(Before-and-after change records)
###
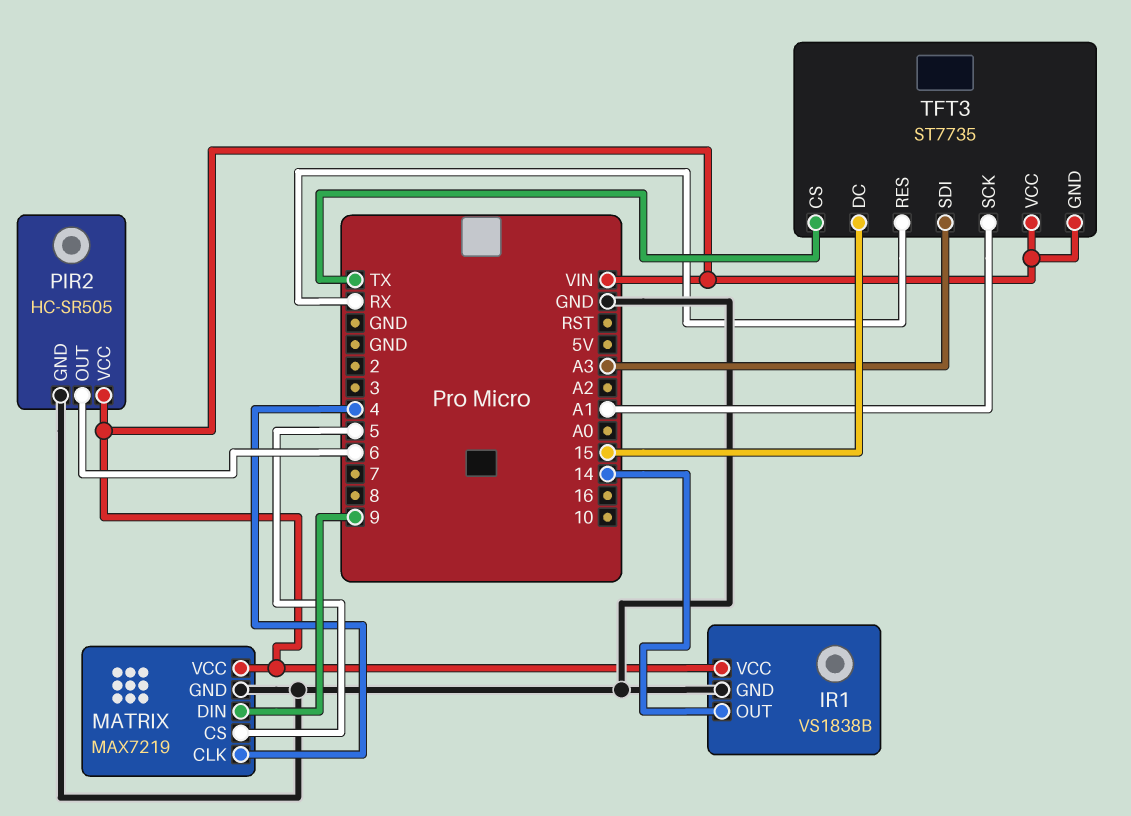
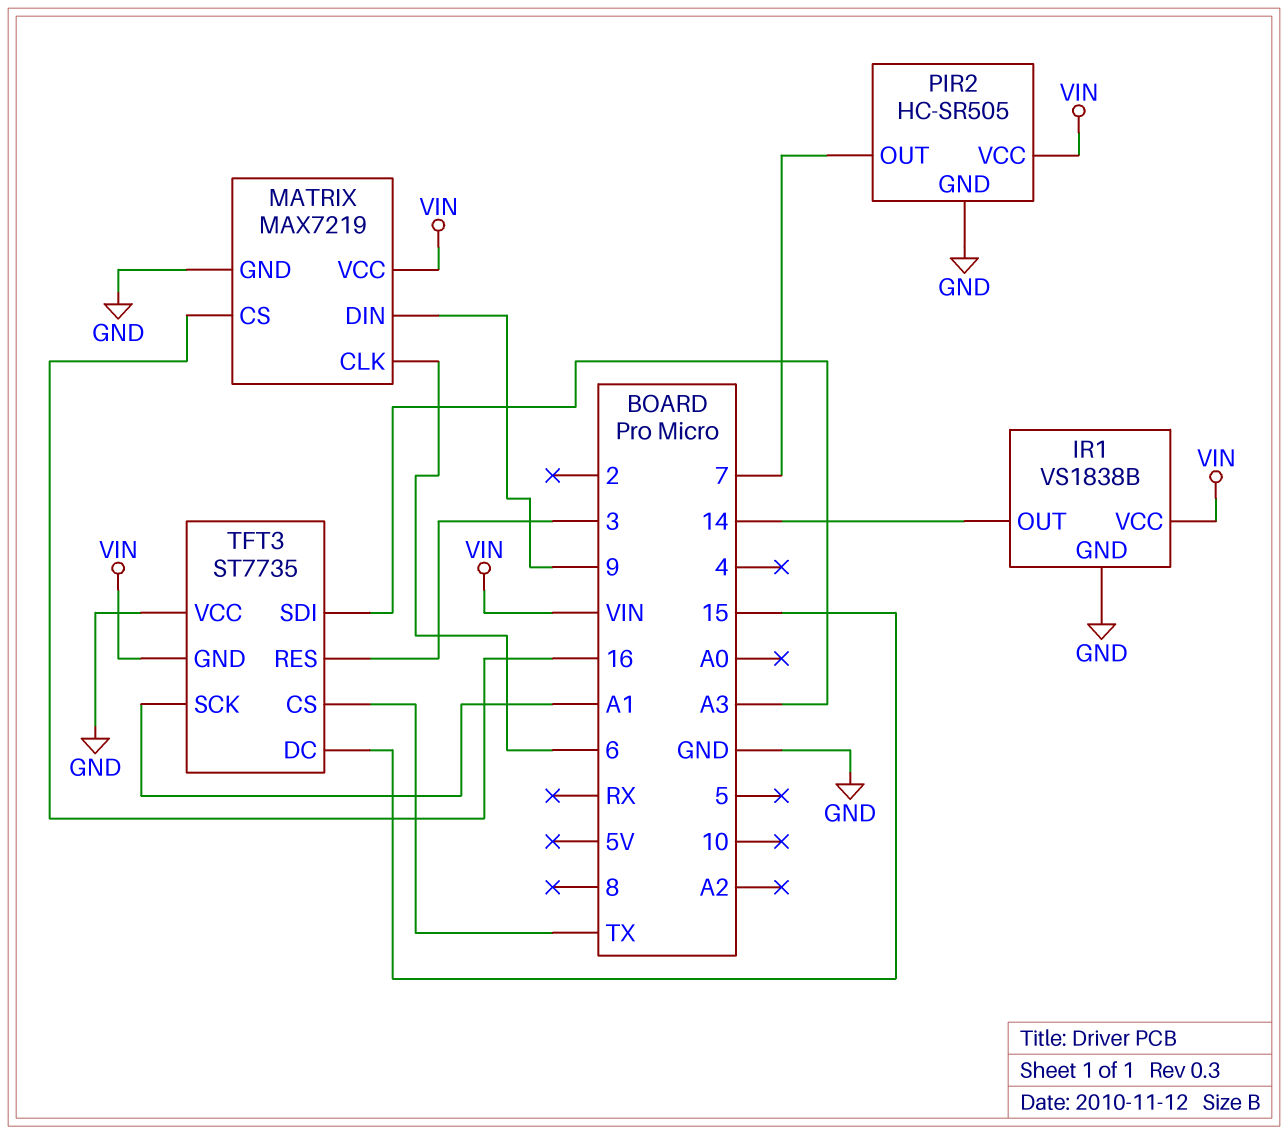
MATRIX pin CLK: 4 -> 6
MATRIX pin CS: 5 -> 16
PIR2 pin OUT: 6 -> 7
TFT3 pin RES: RX -> 3
TFT3 pin VCC: VIN -> GND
###
ASSIGNMENT:
Set down every entry exactly; omit the pictures.

RESULT:
MATRIX pin CLK: 4 -> 6
MATRIX pin CS: 5 -> 16
PIR2 pin OUT: 6 -> 7
TFT3 pin RES: RX -> 3
TFT3 pin VCC: VIN -> GND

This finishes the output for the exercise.